__What the task asks__: Could you reproduce every line of the listing below word for word, leaving out the pictures?

__Records provided__:
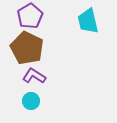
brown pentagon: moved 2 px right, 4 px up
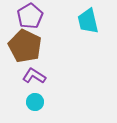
brown pentagon: moved 2 px left, 2 px up
cyan circle: moved 4 px right, 1 px down
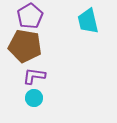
brown pentagon: rotated 16 degrees counterclockwise
purple L-shape: rotated 25 degrees counterclockwise
cyan circle: moved 1 px left, 4 px up
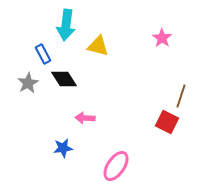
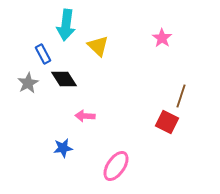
yellow triangle: rotated 30 degrees clockwise
pink arrow: moved 2 px up
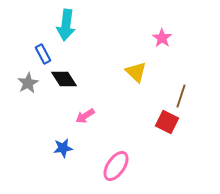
yellow triangle: moved 38 px right, 26 px down
pink arrow: rotated 36 degrees counterclockwise
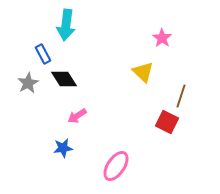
yellow triangle: moved 7 px right
pink arrow: moved 8 px left
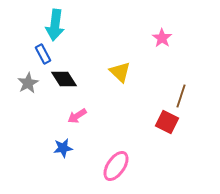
cyan arrow: moved 11 px left
yellow triangle: moved 23 px left
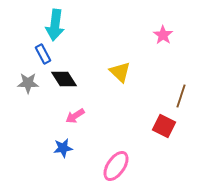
pink star: moved 1 px right, 3 px up
gray star: rotated 30 degrees clockwise
pink arrow: moved 2 px left
red square: moved 3 px left, 4 px down
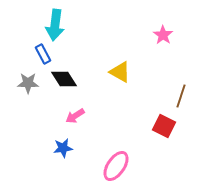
yellow triangle: rotated 15 degrees counterclockwise
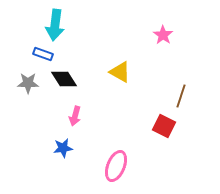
blue rectangle: rotated 42 degrees counterclockwise
pink arrow: rotated 42 degrees counterclockwise
pink ellipse: rotated 12 degrees counterclockwise
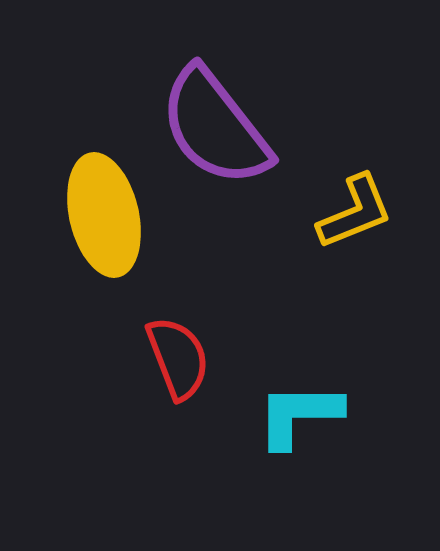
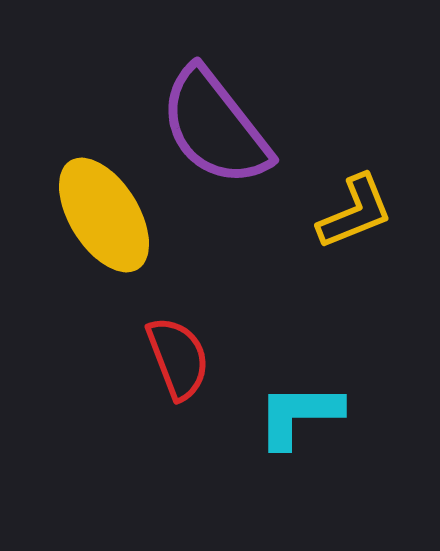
yellow ellipse: rotated 19 degrees counterclockwise
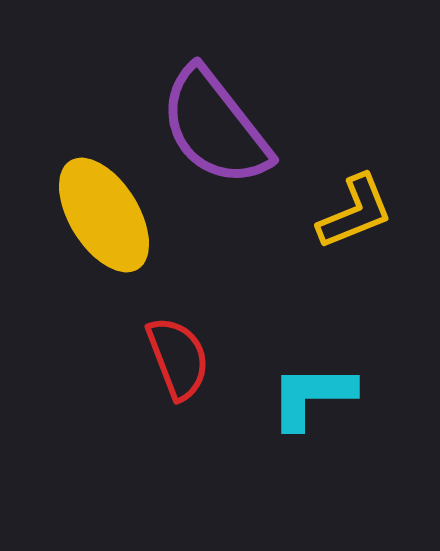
cyan L-shape: moved 13 px right, 19 px up
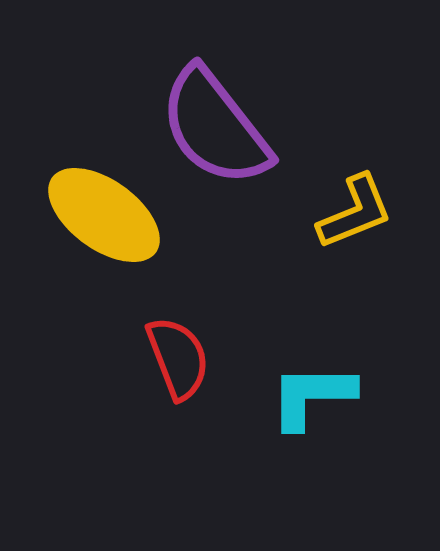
yellow ellipse: rotated 22 degrees counterclockwise
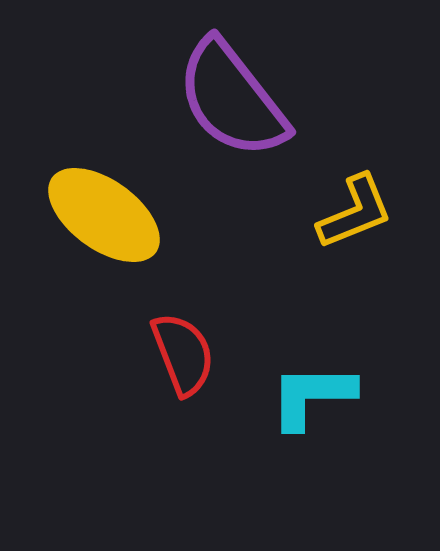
purple semicircle: moved 17 px right, 28 px up
red semicircle: moved 5 px right, 4 px up
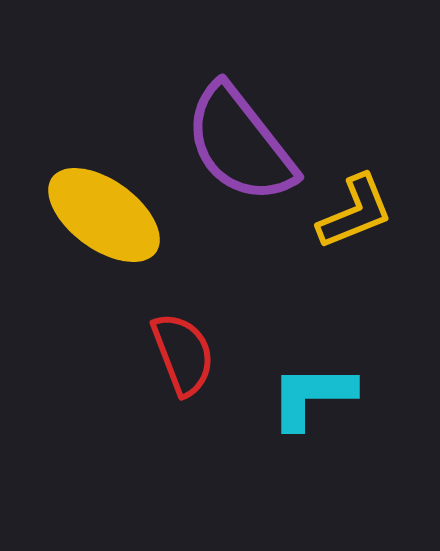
purple semicircle: moved 8 px right, 45 px down
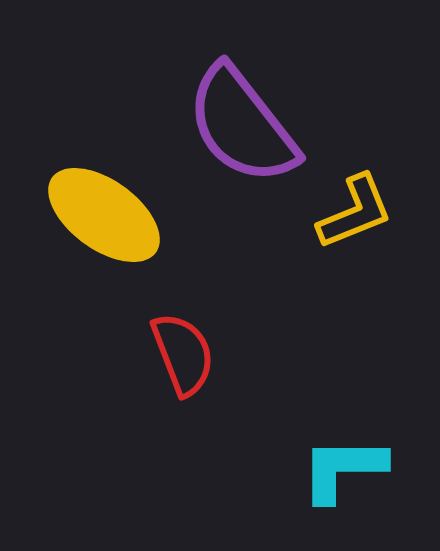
purple semicircle: moved 2 px right, 19 px up
cyan L-shape: moved 31 px right, 73 px down
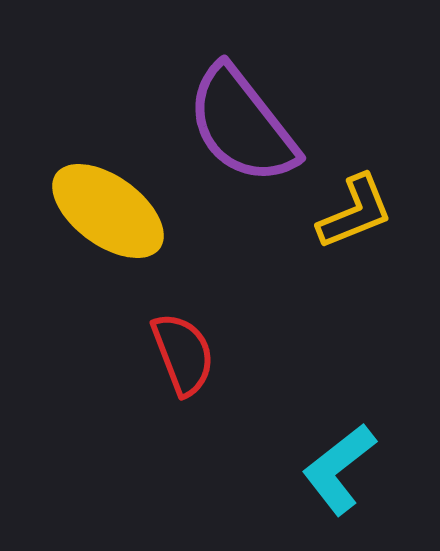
yellow ellipse: moved 4 px right, 4 px up
cyan L-shape: moved 4 px left; rotated 38 degrees counterclockwise
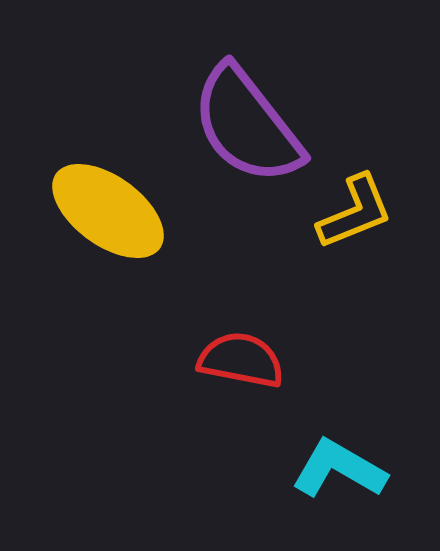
purple semicircle: moved 5 px right
red semicircle: moved 58 px right, 6 px down; rotated 58 degrees counterclockwise
cyan L-shape: rotated 68 degrees clockwise
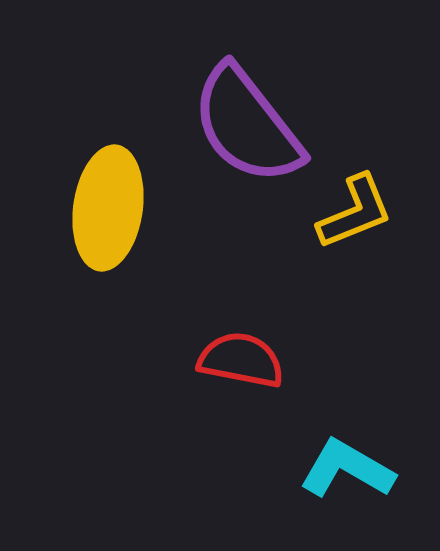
yellow ellipse: moved 3 px up; rotated 62 degrees clockwise
cyan L-shape: moved 8 px right
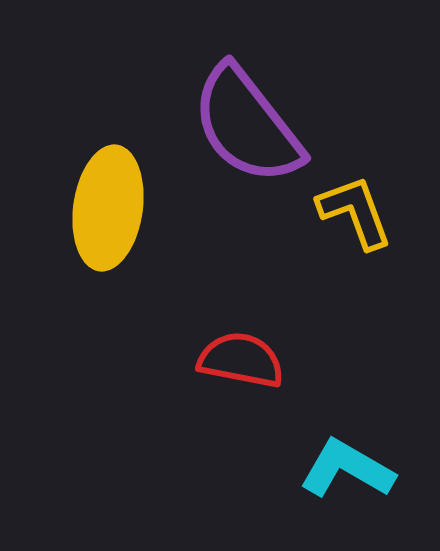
yellow L-shape: rotated 88 degrees counterclockwise
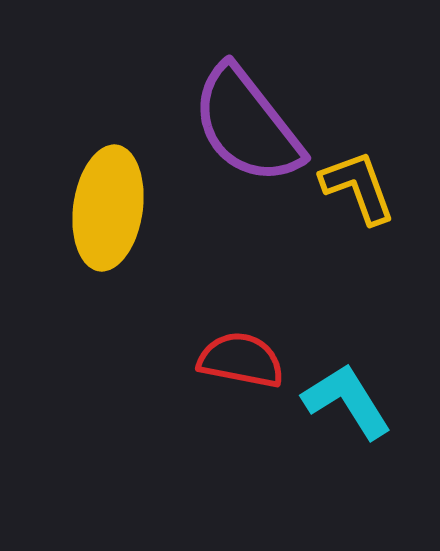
yellow L-shape: moved 3 px right, 25 px up
cyan L-shape: moved 68 px up; rotated 28 degrees clockwise
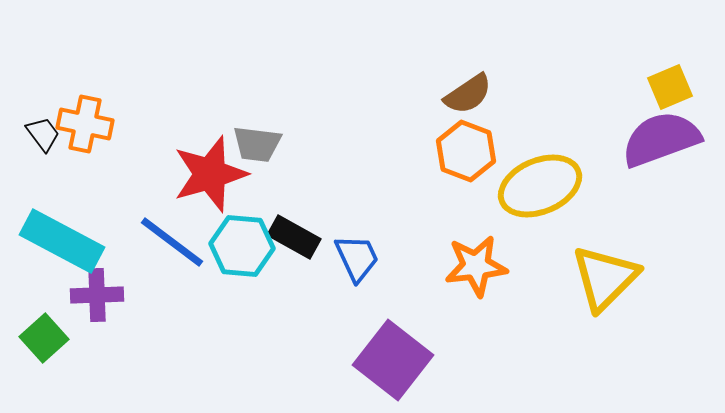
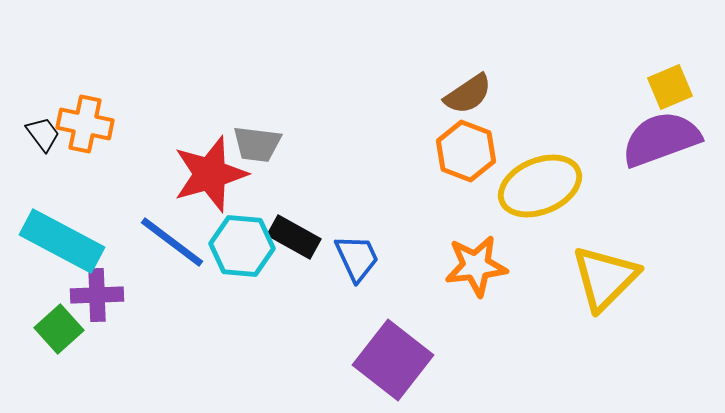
green square: moved 15 px right, 9 px up
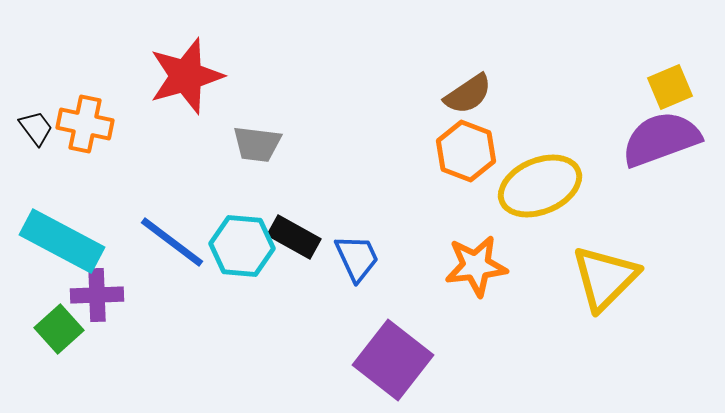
black trapezoid: moved 7 px left, 6 px up
red star: moved 24 px left, 98 px up
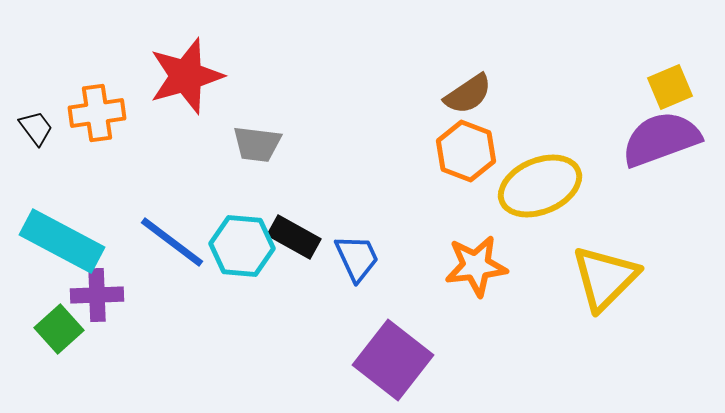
orange cross: moved 12 px right, 11 px up; rotated 20 degrees counterclockwise
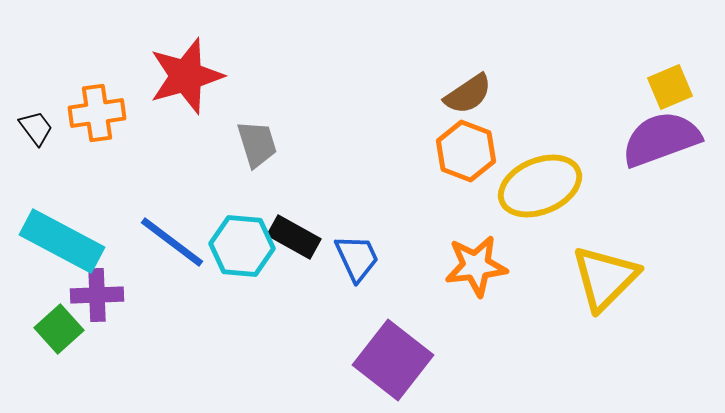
gray trapezoid: rotated 114 degrees counterclockwise
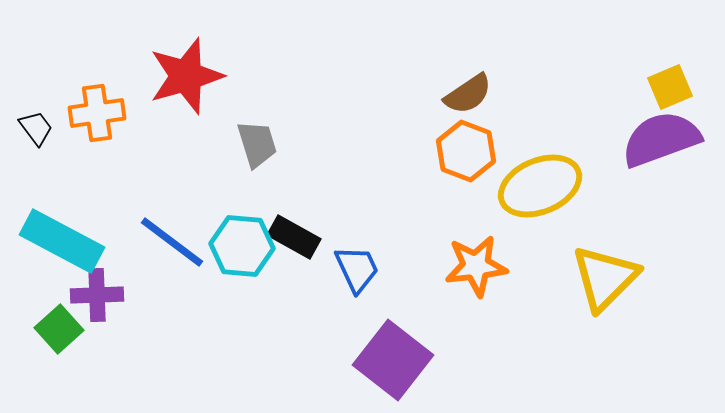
blue trapezoid: moved 11 px down
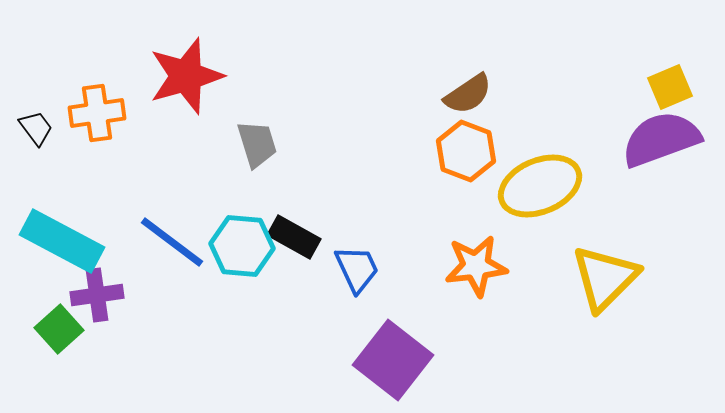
purple cross: rotated 6 degrees counterclockwise
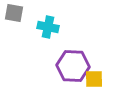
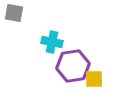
cyan cross: moved 4 px right, 15 px down
purple hexagon: rotated 12 degrees counterclockwise
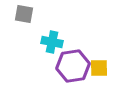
gray square: moved 10 px right, 1 px down
yellow square: moved 5 px right, 11 px up
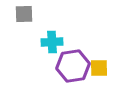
gray square: rotated 12 degrees counterclockwise
cyan cross: rotated 15 degrees counterclockwise
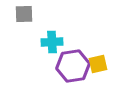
yellow square: moved 1 px left, 4 px up; rotated 12 degrees counterclockwise
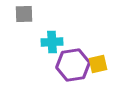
purple hexagon: moved 1 px up
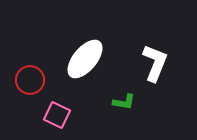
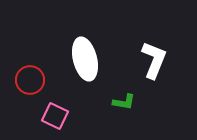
white ellipse: rotated 54 degrees counterclockwise
white L-shape: moved 1 px left, 3 px up
pink square: moved 2 px left, 1 px down
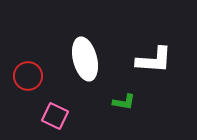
white L-shape: rotated 72 degrees clockwise
red circle: moved 2 px left, 4 px up
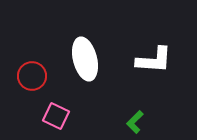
red circle: moved 4 px right
green L-shape: moved 11 px right, 20 px down; rotated 125 degrees clockwise
pink square: moved 1 px right
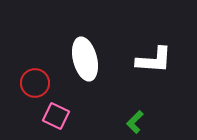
red circle: moved 3 px right, 7 px down
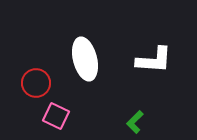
red circle: moved 1 px right
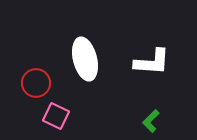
white L-shape: moved 2 px left, 2 px down
green L-shape: moved 16 px right, 1 px up
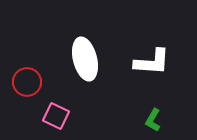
red circle: moved 9 px left, 1 px up
green L-shape: moved 2 px right, 1 px up; rotated 15 degrees counterclockwise
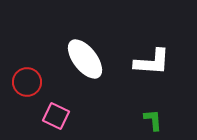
white ellipse: rotated 24 degrees counterclockwise
green L-shape: rotated 145 degrees clockwise
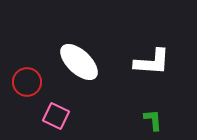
white ellipse: moved 6 px left, 3 px down; rotated 9 degrees counterclockwise
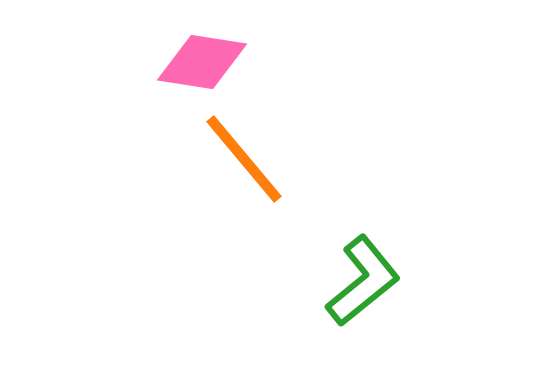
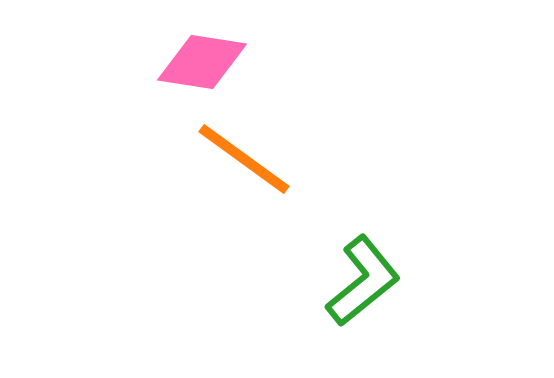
orange line: rotated 14 degrees counterclockwise
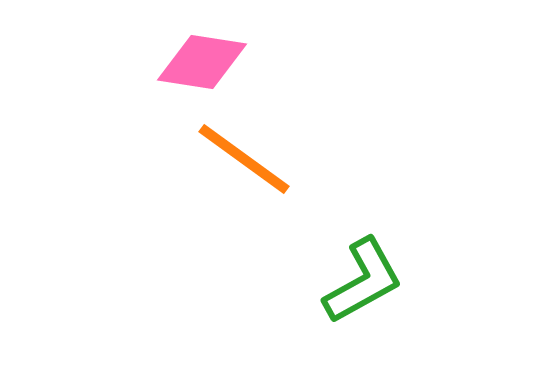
green L-shape: rotated 10 degrees clockwise
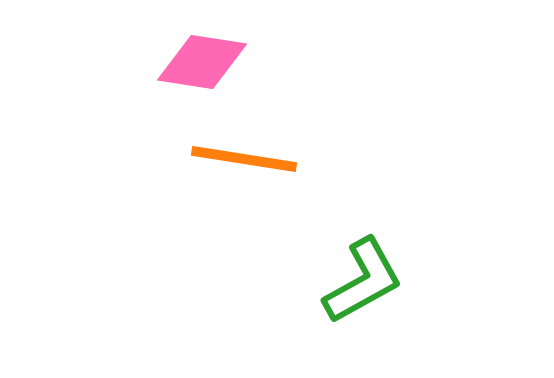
orange line: rotated 27 degrees counterclockwise
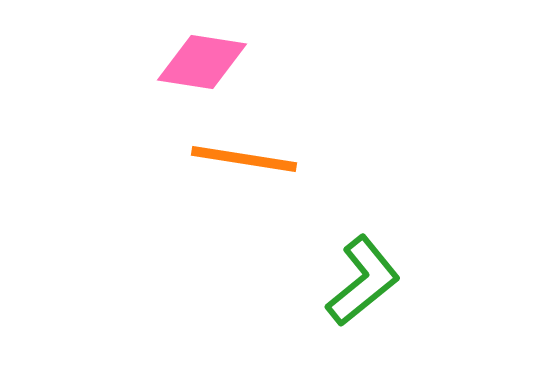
green L-shape: rotated 10 degrees counterclockwise
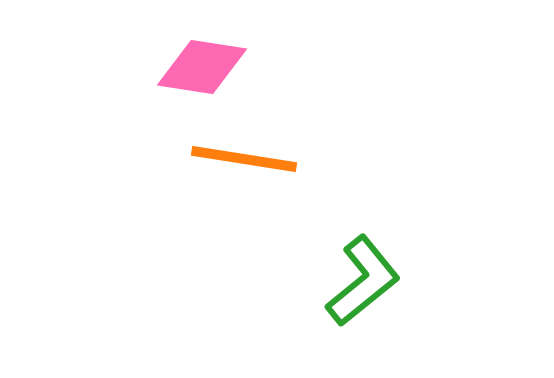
pink diamond: moved 5 px down
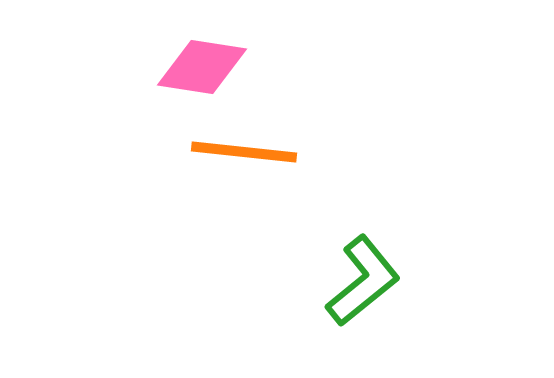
orange line: moved 7 px up; rotated 3 degrees counterclockwise
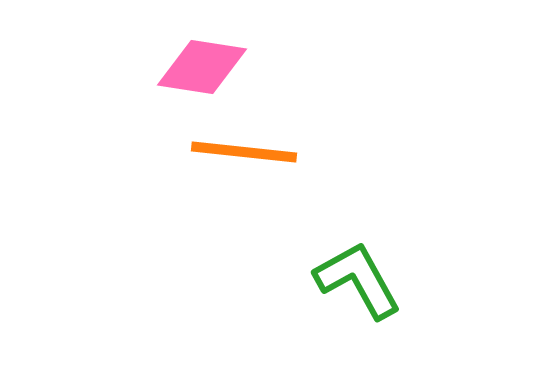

__Reply to the exercise__:
brown pentagon: moved 2 px right, 4 px up
brown pentagon: moved 2 px left, 2 px up
cyan circle: moved 4 px right, 1 px down
brown pentagon: rotated 16 degrees counterclockwise
purple L-shape: rotated 25 degrees counterclockwise
cyan circle: moved 1 px left, 4 px up
yellow triangle: rotated 30 degrees clockwise
pink arrow: moved 2 px up
yellow triangle: moved 38 px right, 26 px down
pink arrow: rotated 36 degrees counterclockwise
yellow triangle: moved 7 px right
pink arrow: moved 8 px left
cyan arrow: moved 11 px left
yellow triangle: moved 23 px left
pink star: moved 1 px right, 3 px up
gray star: rotated 30 degrees clockwise
pink arrow: moved 2 px left
red square: moved 3 px left, 4 px down
yellow triangle: rotated 15 degrees counterclockwise
blue rectangle: rotated 42 degrees counterclockwise
pink arrow: rotated 42 degrees counterclockwise
pink ellipse: rotated 12 degrees counterclockwise
yellow ellipse: rotated 19 degrees counterclockwise
cyan L-shape: moved 13 px right, 19 px up
yellow ellipse: rotated 22 degrees counterclockwise
purple semicircle: moved 17 px right, 28 px up
red semicircle: moved 5 px right, 4 px up
purple semicircle: moved 8 px right, 45 px down
purple semicircle: moved 2 px right, 19 px up
cyan L-shape: moved 31 px right, 73 px down
yellow ellipse: moved 4 px right, 4 px up
cyan L-shape: moved 4 px left; rotated 38 degrees counterclockwise
purple semicircle: moved 5 px right
red semicircle: moved 58 px right, 6 px down; rotated 58 degrees counterclockwise
cyan L-shape: rotated 68 degrees clockwise
yellow ellipse: moved 3 px up; rotated 62 degrees clockwise
cyan L-shape: moved 8 px right
yellow L-shape: rotated 88 degrees counterclockwise
yellow L-shape: moved 3 px right, 25 px up
cyan L-shape: moved 68 px up; rotated 28 degrees clockwise
green square: moved 15 px right, 9 px up
black trapezoid: moved 7 px left, 6 px up
red star: moved 24 px left, 98 px up
orange cross: moved 12 px right, 11 px up; rotated 20 degrees counterclockwise
gray trapezoid: rotated 114 degrees counterclockwise
blue trapezoid: moved 11 px down
purple cross: rotated 6 degrees counterclockwise
cyan cross: moved 4 px right, 15 px down
purple hexagon: rotated 12 degrees counterclockwise
gray square: moved 10 px right, 1 px down
yellow square: moved 5 px right, 11 px up
gray square: rotated 12 degrees counterclockwise
cyan cross: rotated 15 degrees counterclockwise
yellow square: moved 1 px left, 4 px up; rotated 12 degrees counterclockwise
purple hexagon: moved 1 px up
white ellipse: rotated 54 degrees counterclockwise
white L-shape: moved 1 px left, 3 px up
pink square: moved 2 px left, 1 px down
white L-shape: rotated 72 degrees clockwise
red circle: moved 2 px left, 4 px up
red circle: moved 4 px right
green L-shape: moved 11 px right, 20 px down; rotated 125 degrees clockwise
pink square: moved 1 px right
red circle: moved 3 px right, 7 px down
red circle: moved 1 px right
white L-shape: moved 2 px left, 2 px down
green L-shape: moved 16 px right, 1 px up
red circle: moved 9 px left, 1 px up
green L-shape: moved 2 px right, 1 px up; rotated 15 degrees counterclockwise
white ellipse: rotated 24 degrees counterclockwise
green L-shape: rotated 145 degrees clockwise
white ellipse: moved 6 px left, 3 px down; rotated 9 degrees counterclockwise
orange line: rotated 14 degrees counterclockwise
green L-shape: rotated 10 degrees clockwise
orange line: rotated 27 degrees counterclockwise
green L-shape: rotated 10 degrees counterclockwise
pink diamond: moved 5 px down
orange line: moved 7 px up; rotated 3 degrees counterclockwise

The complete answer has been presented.